- [Data to process]
-*-*-

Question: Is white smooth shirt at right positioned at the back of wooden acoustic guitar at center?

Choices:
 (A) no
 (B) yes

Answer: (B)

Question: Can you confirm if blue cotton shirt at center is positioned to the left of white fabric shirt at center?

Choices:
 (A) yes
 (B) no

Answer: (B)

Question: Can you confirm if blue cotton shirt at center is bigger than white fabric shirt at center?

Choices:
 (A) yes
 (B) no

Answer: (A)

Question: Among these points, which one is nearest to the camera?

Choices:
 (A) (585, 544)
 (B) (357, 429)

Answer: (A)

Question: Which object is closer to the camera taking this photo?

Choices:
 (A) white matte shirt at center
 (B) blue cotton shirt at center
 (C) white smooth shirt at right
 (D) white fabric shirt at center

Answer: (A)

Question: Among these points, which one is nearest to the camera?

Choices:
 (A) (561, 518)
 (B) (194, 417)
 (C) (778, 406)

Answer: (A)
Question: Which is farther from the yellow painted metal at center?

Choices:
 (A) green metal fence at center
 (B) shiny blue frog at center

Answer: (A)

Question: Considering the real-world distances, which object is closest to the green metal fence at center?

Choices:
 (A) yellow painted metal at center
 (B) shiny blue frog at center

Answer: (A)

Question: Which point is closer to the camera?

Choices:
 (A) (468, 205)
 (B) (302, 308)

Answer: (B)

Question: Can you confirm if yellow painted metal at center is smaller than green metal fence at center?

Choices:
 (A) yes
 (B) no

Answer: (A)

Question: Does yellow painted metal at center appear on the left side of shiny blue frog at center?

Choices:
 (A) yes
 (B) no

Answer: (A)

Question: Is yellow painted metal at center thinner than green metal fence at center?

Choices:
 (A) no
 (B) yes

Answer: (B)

-*-*-

- [Exercise aim] Put every non-blank line of the records above into a JSON list of strings, one string per line, in their original order.

- [Response for this exercise]
[
  "Question: Is white smooth shirt at right positioned at the back of wooden acoustic guitar at center?",
  "Choices:",
  " (A) no",
  " (B) yes",
  "Answer: (B)",
  "Question: Can you confirm if blue cotton shirt at center is positioned to the left of white fabric shirt at center?",
  "Choices:",
  " (A) yes",
  " (B) no",
  "Answer: (B)",
  "Question: Can you confirm if blue cotton shirt at center is bigger than white fabric shirt at center?",
  "Choices:",
  " (A) yes",
  " (B) no",
  "Answer: (A)",
  "Question: Among these points, which one is nearest to the camera?",
  "Choices:",
  " (A) (585, 544)",
  " (B) (357, 429)",
  "Answer: (A)",
  "Question: Which object is closer to the camera taking this photo?",
  "Choices:",
  " (A) white matte shirt at center",
  " (B) blue cotton shirt at center",
  " (C) white smooth shirt at right",
  " (D) white fabric shirt at center",
  "Answer: (A)",
  "Question: Among these points, which one is nearest to the camera?",
  "Choices:",
  " (A) (561, 518)",
  " (B) (194, 417)",
  " (C) (778, 406)",
  "Answer: (A)",
  "Question: Which is farther from the yellow painted metal at center?",
  "Choices:",
  " (A) green metal fence at center",
  " (B) shiny blue frog at center",
  "Answer: (A)",
  "Question: Considering the real-world distances, which object is closest to the green metal fence at center?",
  "Choices:",
  " (A) yellow painted metal at center",
  " (B) shiny blue frog at center",
  "Answer: (A)",
  "Question: Which point is closer to the camera?",
  "Choices:",
  " (A) (468, 205)",
  " (B) (302, 308)",
  "Answer: (B)",
  "Question: Can you confirm if yellow painted metal at center is smaller than green metal fence at center?",
  "Choices:",
  " (A) yes",
  " (B) no",
  "Answer: (A)",
  "Question: Does yellow painted metal at center appear on the left side of shiny blue frog at center?",
  "Choices:",
  " (A) yes",
  " (B) no",
  "Answer: (A)",
  "Question: Is yellow painted metal at center thinner than green metal fence at center?",
  "Choices:",
  " (A) no",
  " (B) yes",
  "Answer: (B)"
]